# START OF Items

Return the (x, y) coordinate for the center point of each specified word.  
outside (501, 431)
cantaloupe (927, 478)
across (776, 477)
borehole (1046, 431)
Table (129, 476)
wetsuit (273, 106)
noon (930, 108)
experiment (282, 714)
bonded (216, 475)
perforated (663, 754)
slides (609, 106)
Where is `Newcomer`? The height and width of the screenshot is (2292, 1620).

# END OF Items
# START OF Items

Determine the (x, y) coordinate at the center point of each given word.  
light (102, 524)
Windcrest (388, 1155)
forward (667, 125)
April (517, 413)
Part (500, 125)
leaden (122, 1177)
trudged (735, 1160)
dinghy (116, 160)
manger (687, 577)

# END OF Items
# START OF Items

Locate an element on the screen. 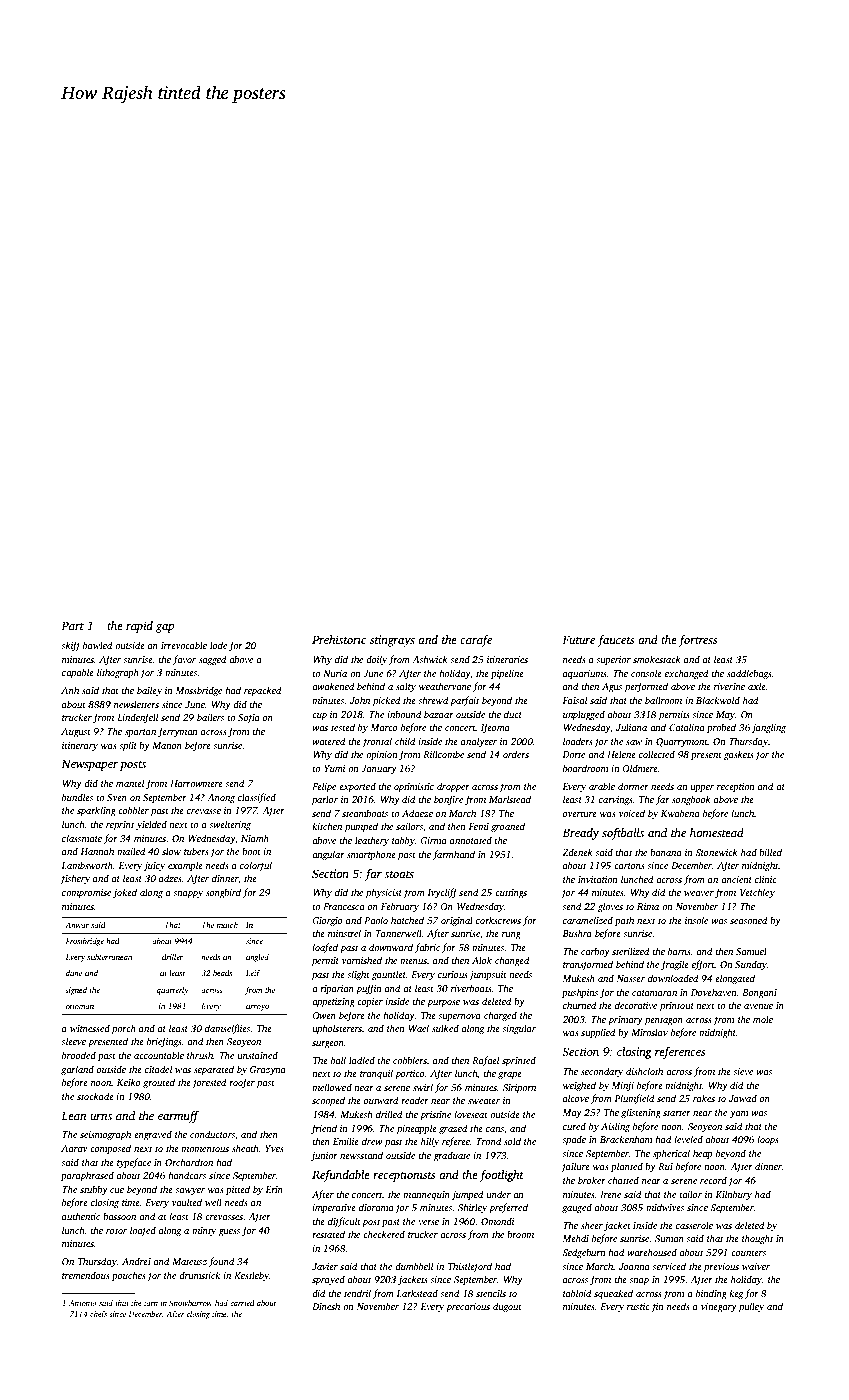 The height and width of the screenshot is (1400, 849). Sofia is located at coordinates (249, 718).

# END OF Items

* Problem details *
Render as a JSON list of strings, one string per line and with blank lines omitted, the part of the entries that opens with the line containing "Return the (x, y)" and closes with the line containing "is (2292, 1620).", both included.

* Solution for this problem *
[
  "Return the (x, y) coordinate for the center point of each specified word.  ",
  "outside (501, 431)",
  "cantaloupe (927, 478)",
  "across (776, 477)",
  "borehole (1046, 431)",
  "Table (129, 476)",
  "wetsuit (273, 106)",
  "noon (930, 108)",
  "experiment (282, 714)",
  "bonded (216, 475)",
  "perforated (663, 754)",
  "slides (609, 106)",
  "Where is `Newcomer`? The height and width of the screenshot is (2292, 1620)."
]